What to do:
Your copy of the listing should be exact and should contain no pictures.

Excerpted data:
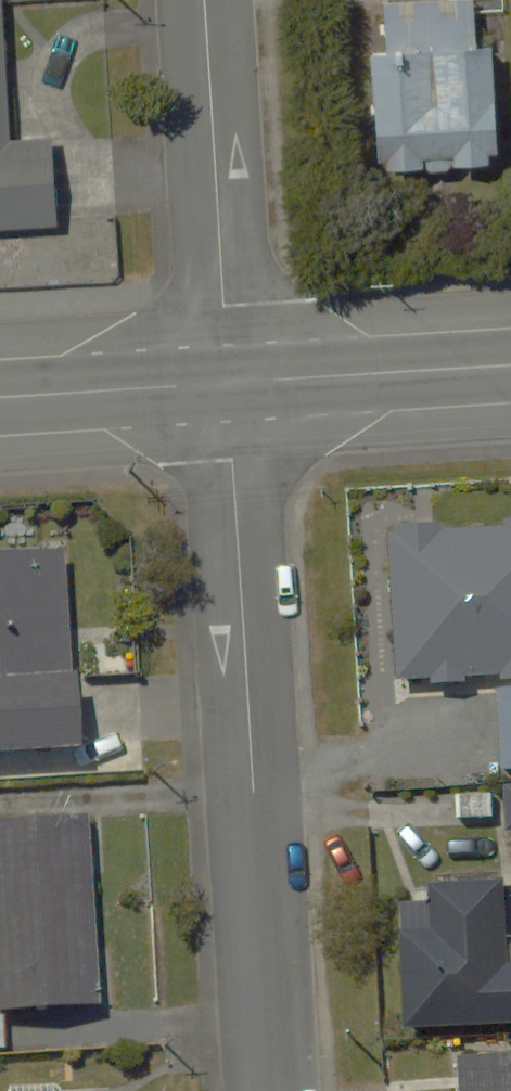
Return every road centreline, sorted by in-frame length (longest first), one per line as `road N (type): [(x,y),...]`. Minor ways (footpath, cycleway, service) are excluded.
road 1 (residential): [(228,384),(272,1090)]
road 2 (residential): [(205,0),(228,384)]
road 3 (tertiary): [(228,384),(510,366)]
road 4 (tertiary): [(0,399),(228,384)]

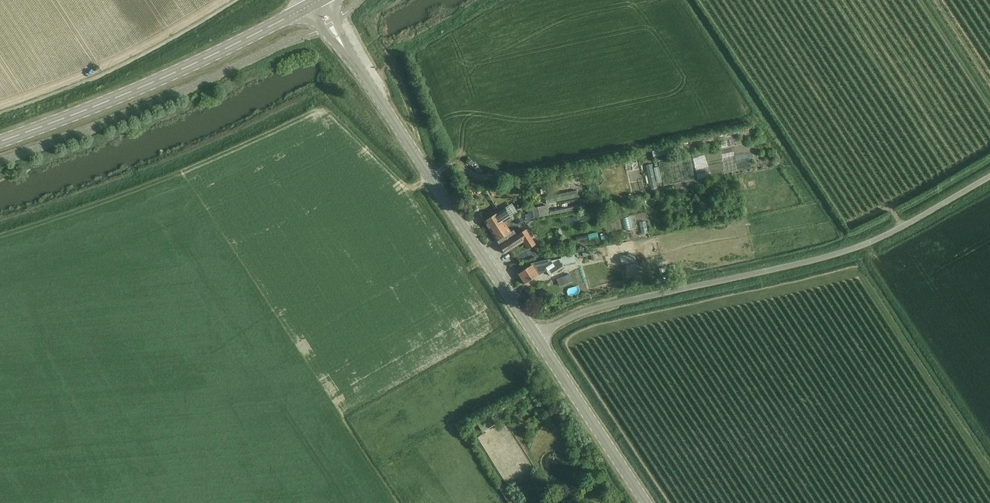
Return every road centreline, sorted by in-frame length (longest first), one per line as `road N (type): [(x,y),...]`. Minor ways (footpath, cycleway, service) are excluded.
road 1 (unclassified): [(989,176),(849,249),(584,311),(535,336)]
road 2 (tertiary): [(535,336),(315,3)]
road 3 (secondary): [(0,144),(199,65),(315,3)]
road 4 (tertiary): [(643,502),(535,336)]

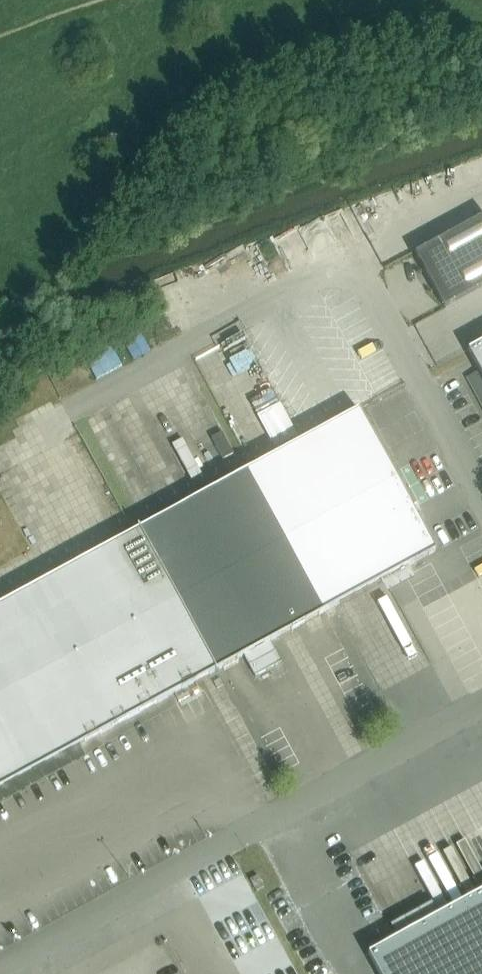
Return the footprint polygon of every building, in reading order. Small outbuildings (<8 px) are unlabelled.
[(415,255),(444,308),(481,287),(481,218),(415,255)] [(468,351),(481,376),(481,344),(468,351)] [(479,372),(467,378),(481,406),(481,377),(479,372)] [(138,530),(215,672),(245,656),(257,678),(282,664),(270,642),(436,551),(359,410),(138,530)] [(283,420),(275,423),(281,443),(300,437),(295,419),(287,421),(285,412),(281,413),(283,420)] [(138,530),(0,606),(0,789),(215,672),(138,530)] [(224,686),(220,679),(214,683),(218,689),(224,686)] [(258,875),(249,880),(255,893),(264,888),(258,875)] [(369,954),(379,973),(481,973),(481,892),(369,954)]
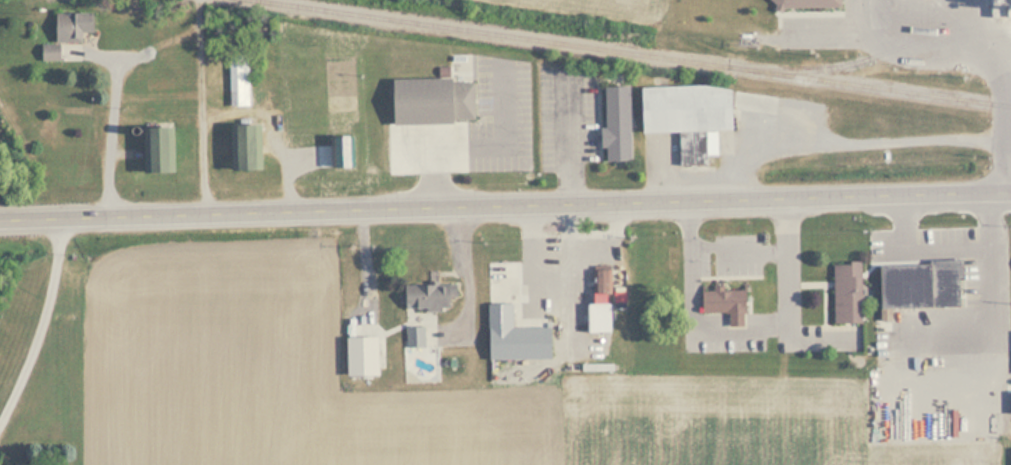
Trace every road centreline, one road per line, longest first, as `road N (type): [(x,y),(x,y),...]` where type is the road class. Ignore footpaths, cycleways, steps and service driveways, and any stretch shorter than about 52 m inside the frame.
road 1 (primary): [(0,220),(1010,192)]
road 2 (track): [(198,4),(206,214)]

Solution:
Return every road centreline, sorted by in-frame length (longest first), one per line as `road N (type): [(x,y),...]`. Minor ways (footpath, cycleway, service) are excluded.
road 1 (residential): [(228,384),(272,1090)]
road 2 (residential): [(205,0),(228,384)]
road 3 (tertiary): [(228,384),(510,366)]
road 4 (tertiary): [(0,399),(228,384)]

Return every road centreline, sorted by in-frame length (longest first), one per line as `road N (type): [(x,y),...]`. Minor ways (footpath, cycleway, service) are excluded.
road 1 (unclassified): [(989,176),(849,249),(584,311),(535,336)]
road 2 (tertiary): [(535,336),(315,3)]
road 3 (secondary): [(0,144),(199,65),(315,3)]
road 4 (tertiary): [(643,502),(535,336)]

Return the footprint polygon of every building, in reading order. Small outbuildings (<8 px) are unlabelled.
[(415,255),(444,308),(481,287),(481,218),(415,255)] [(468,351),(481,376),(481,344),(468,351)] [(479,372),(467,378),(481,406),(481,377),(479,372)] [(138,530),(215,672),(245,656),(257,678),(282,664),(270,642),(436,551),(359,410),(138,530)] [(283,420),(275,423),(281,443),(300,437),(295,419),(287,421),(285,412),(281,413),(283,420)] [(138,530),(0,606),(0,789),(215,672),(138,530)] [(224,686),(220,679),(214,683),(218,689),(224,686)] [(258,875),(249,880),(255,893),(264,888),(258,875)] [(369,954),(379,973),(481,973),(481,892),(369,954)]
Trace every road centreline, one road per line, longest first, as `road N (type): [(x,y),(x,y),...]` where type is the road class. Ignore footpaths, cycleways, steps and service driveways, and any stretch shorter than about 52 m inside the frame.
road 1 (primary): [(0,220),(1010,192)]
road 2 (track): [(198,4),(206,214)]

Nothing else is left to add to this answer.